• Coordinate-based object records
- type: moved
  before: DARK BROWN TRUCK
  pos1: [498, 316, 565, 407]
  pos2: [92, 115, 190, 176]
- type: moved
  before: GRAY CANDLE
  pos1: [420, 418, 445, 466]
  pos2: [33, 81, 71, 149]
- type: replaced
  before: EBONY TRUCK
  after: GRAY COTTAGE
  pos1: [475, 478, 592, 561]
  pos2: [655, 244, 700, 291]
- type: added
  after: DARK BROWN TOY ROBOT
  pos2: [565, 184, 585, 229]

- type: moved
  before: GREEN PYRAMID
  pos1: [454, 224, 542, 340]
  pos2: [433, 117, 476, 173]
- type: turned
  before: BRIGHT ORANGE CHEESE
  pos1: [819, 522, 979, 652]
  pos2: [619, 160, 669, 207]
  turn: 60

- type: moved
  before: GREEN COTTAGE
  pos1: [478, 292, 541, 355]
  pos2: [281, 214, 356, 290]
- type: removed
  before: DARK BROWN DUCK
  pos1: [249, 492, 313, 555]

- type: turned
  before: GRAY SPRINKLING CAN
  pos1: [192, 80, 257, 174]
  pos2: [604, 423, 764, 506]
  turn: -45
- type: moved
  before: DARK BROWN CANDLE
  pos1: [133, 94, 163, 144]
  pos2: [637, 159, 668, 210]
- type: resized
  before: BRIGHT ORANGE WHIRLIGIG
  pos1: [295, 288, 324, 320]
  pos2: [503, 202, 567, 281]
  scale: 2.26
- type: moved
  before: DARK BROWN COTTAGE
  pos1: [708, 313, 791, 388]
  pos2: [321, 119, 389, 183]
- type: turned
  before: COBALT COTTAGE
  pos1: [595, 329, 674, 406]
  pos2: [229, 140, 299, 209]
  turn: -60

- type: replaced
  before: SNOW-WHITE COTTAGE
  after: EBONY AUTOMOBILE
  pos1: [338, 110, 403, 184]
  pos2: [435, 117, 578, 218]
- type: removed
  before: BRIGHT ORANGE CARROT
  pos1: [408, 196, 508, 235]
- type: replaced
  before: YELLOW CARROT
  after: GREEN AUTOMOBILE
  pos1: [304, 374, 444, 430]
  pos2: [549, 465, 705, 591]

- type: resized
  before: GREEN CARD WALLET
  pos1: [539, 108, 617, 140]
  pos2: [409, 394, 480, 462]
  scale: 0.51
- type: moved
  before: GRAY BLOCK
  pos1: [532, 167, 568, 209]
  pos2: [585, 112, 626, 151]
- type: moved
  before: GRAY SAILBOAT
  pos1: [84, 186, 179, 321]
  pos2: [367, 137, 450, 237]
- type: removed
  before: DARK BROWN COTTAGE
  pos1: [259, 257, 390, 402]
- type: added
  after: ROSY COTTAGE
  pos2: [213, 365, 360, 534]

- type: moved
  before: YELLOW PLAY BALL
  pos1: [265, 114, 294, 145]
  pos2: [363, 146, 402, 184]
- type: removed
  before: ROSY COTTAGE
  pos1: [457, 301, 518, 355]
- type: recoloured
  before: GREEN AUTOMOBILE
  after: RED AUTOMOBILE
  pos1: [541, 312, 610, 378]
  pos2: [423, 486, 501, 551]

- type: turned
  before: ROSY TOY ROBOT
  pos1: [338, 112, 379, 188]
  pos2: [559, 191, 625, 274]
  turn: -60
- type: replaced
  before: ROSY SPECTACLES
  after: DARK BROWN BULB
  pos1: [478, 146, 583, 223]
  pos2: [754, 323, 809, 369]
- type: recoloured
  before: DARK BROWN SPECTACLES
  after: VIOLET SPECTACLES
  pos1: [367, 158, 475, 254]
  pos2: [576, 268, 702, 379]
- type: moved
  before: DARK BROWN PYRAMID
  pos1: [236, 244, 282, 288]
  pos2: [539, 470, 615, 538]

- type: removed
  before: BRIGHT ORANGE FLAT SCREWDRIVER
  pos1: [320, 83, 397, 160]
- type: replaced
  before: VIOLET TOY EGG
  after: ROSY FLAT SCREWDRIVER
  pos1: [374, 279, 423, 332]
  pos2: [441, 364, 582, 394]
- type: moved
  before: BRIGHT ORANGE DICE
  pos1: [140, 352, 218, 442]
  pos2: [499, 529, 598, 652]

• Goal of the exercise
Write out word for word only the lines from the start of the entries down to the line with "after: DARK BROWN TOY ROBOT", please, including both ends.

• Response for this exercise
- type: moved
  before: DARK BROWN TRUCK
  pos1: [498, 316, 565, 407]
  pos2: [92, 115, 190, 176]
- type: moved
  before: GRAY CANDLE
  pos1: [420, 418, 445, 466]
  pos2: [33, 81, 71, 149]
- type: replaced
  before: EBONY TRUCK
  after: GRAY COTTAGE
  pos1: [475, 478, 592, 561]
  pos2: [655, 244, 700, 291]
- type: added
  after: DARK BROWN TOY ROBOT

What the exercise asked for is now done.